"""

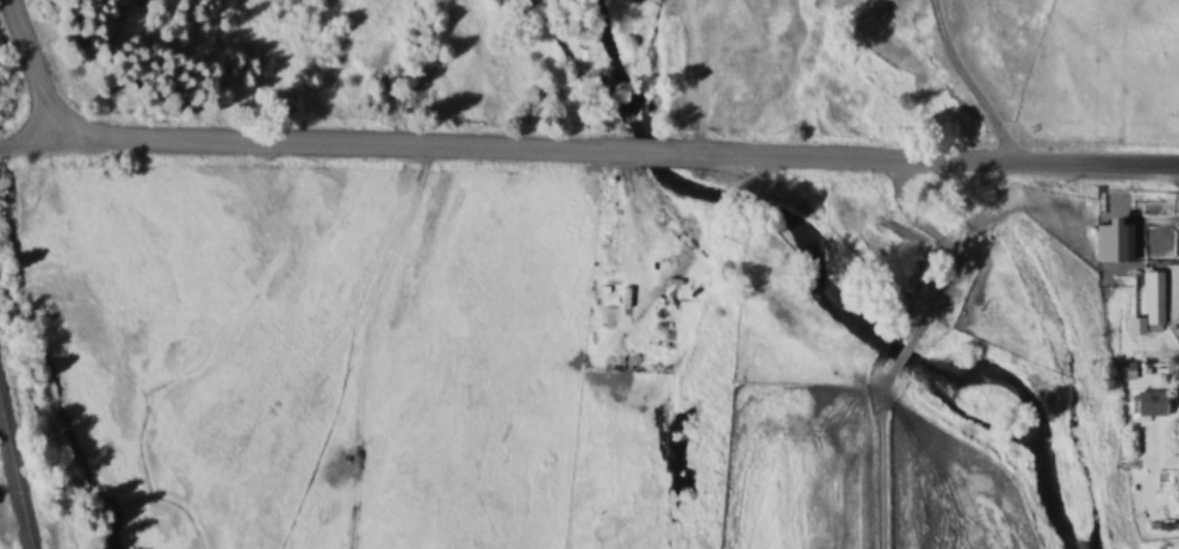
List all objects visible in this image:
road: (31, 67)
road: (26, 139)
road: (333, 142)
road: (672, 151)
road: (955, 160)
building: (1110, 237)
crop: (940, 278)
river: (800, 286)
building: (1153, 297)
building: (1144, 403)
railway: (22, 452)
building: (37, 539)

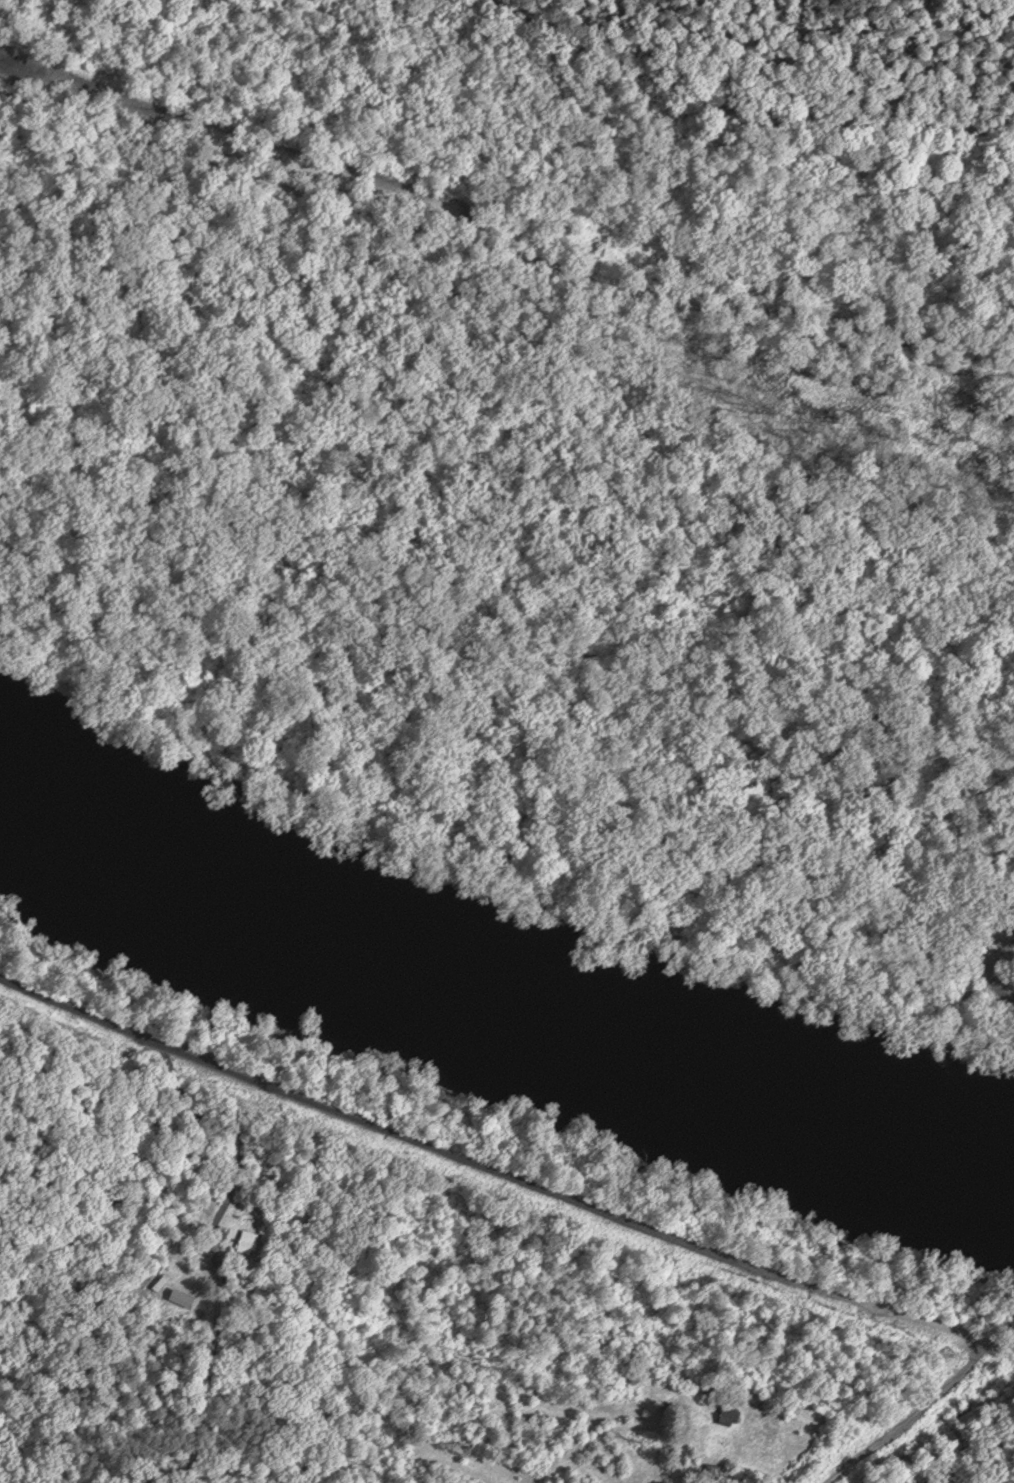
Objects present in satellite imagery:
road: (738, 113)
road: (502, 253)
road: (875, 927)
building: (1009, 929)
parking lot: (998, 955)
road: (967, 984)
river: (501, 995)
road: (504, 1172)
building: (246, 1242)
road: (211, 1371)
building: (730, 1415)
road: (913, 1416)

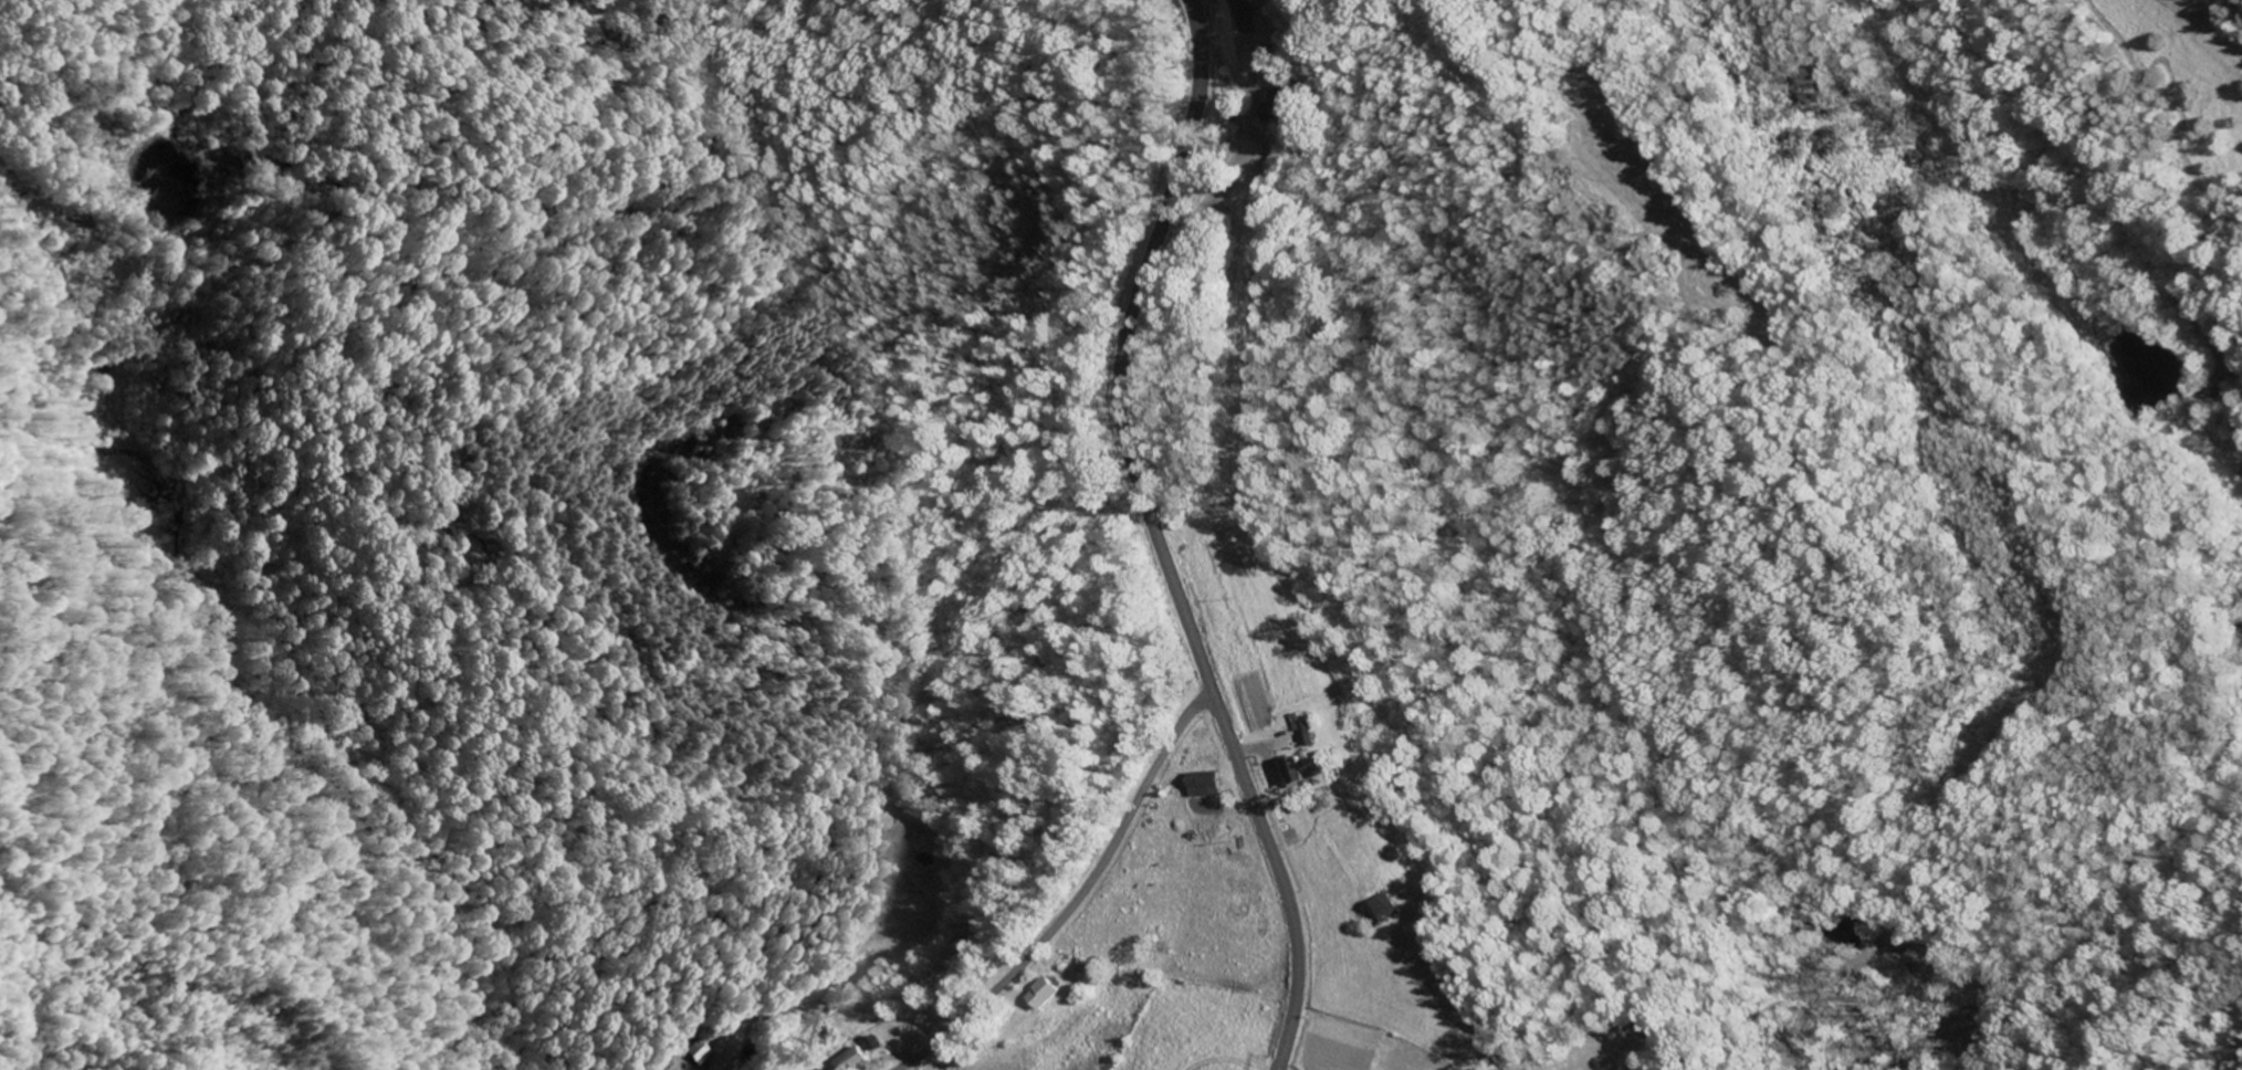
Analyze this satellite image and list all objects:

"""

YOUR OBJECTIVE
Print the records above again exactly. Leave out the images.

ANSWER TO THE PROBLEM
List all objects visible in this image:
road: (31, 67)
road: (26, 139)
road: (333, 142)
road: (672, 151)
road: (955, 160)
building: (1110, 237)
crop: (940, 278)
river: (800, 286)
building: (1153, 297)
building: (1144, 403)
railway: (22, 452)
building: (37, 539)

Objects present in satellite imagery:
road: (738, 113)
road: (502, 253)
road: (875, 927)
building: (1009, 929)
parking lot: (998, 955)
road: (967, 984)
river: (501, 995)
road: (504, 1172)
building: (246, 1242)
road: (211, 1371)
building: (730, 1415)
road: (913, 1416)

Analyze this satellite image and list all objects:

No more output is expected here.